**PROBLEM DESCRIPTION:**
Beginning at the line that contains "(376, 381) = (271, 194): green" and ending at the last line of the records below, retype each line exactly and add nothing.

#### EXERCISE INPUTS

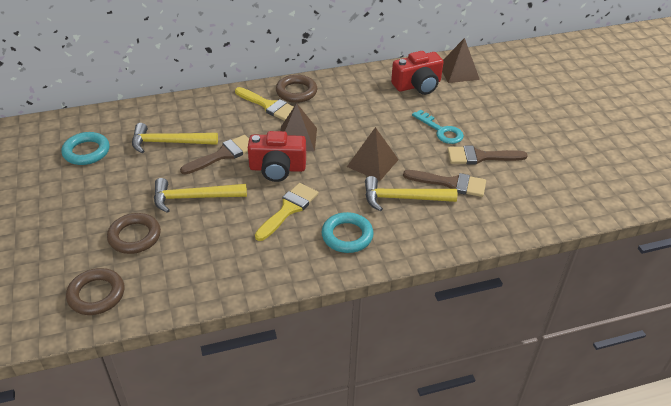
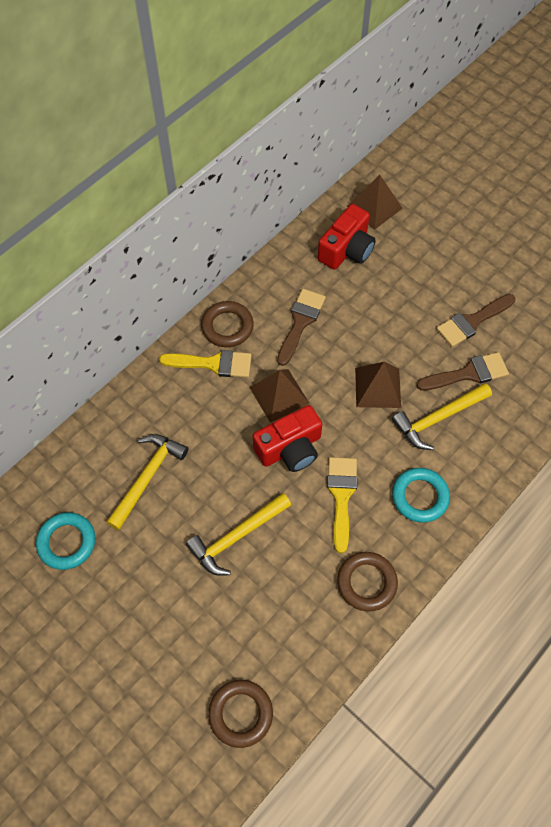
camera: 30 degrees left, 20 degrees up
(134, 236) = (218, 622): brown ring -> brown ring (366, 582)
(169, 142) = (148, 477): yellow hammer -> yellow hammer turned 150 degrees clockwise
(223, 154) = (220, 461): brown brush -> brown brush (300, 322)
(441, 131) = (413, 305): turquoise key -> none

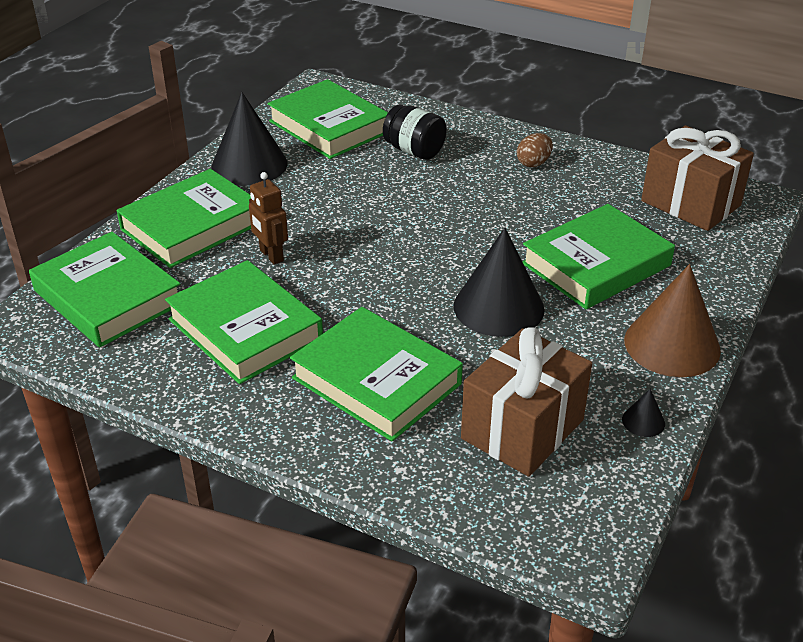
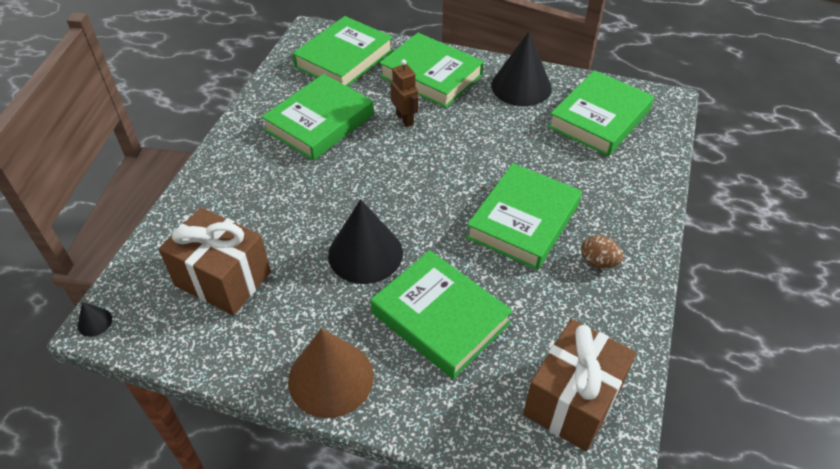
camera: 80 degrees right, 10 degrees up
(271, 256) = (405, 119): brown robot -> brown robot turned 105 degrees clockwise
(376, 381) = (271, 194): green book -> green book (523, 221)
(414, 151) = (583, 176): black jar -> none
(643, 421) = (232, 356): black cone -> black cone (94, 322)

########

**YOUR RESPONSE:**
(376, 381) = (271, 194): green book -> green book (523, 221)
(414, 151) = (583, 176): black jar -> none
(643, 421) = (232, 356): black cone -> black cone (94, 322)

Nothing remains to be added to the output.